Recorded data »
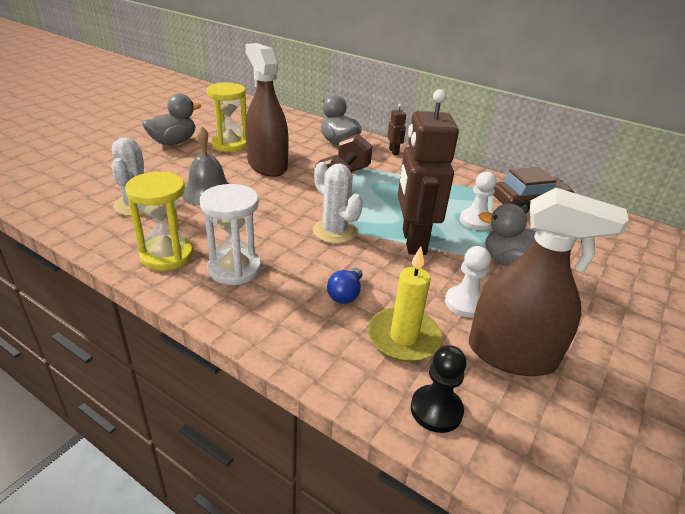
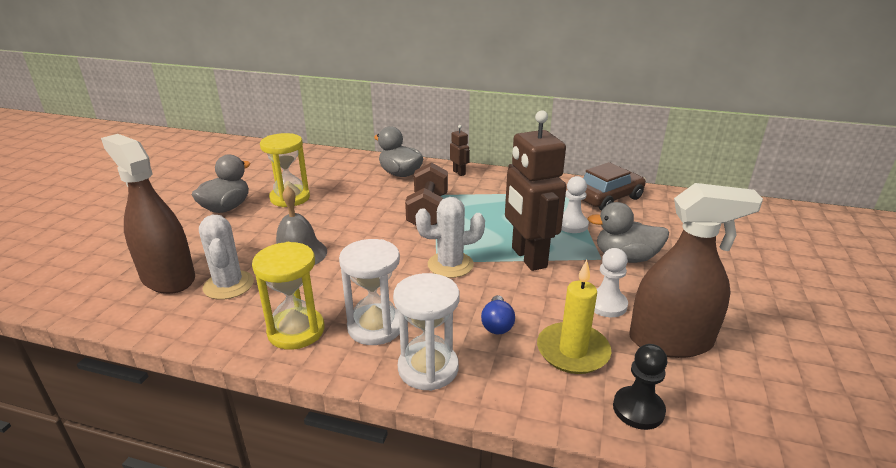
camera: 15 degrees left, 5 degrees down
(258, 316) = (428, 368): none -> white hourglass
(267, 166) = (343, 212): brown spray bottle -> brown spray bottle (168, 278)
(335, 231) = (450, 265): white cactus -> white cactus turned 45 degrees counterclockwise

Work to complete »
From the line containing "(267, 166) = (343, 212): brown" to the final line of the data, repeat each line exactly. Include both ends.

Response »
(267, 166) = (343, 212): brown spray bottle -> brown spray bottle (168, 278)
(335, 231) = (450, 265): white cactus -> white cactus turned 45 degrees counterclockwise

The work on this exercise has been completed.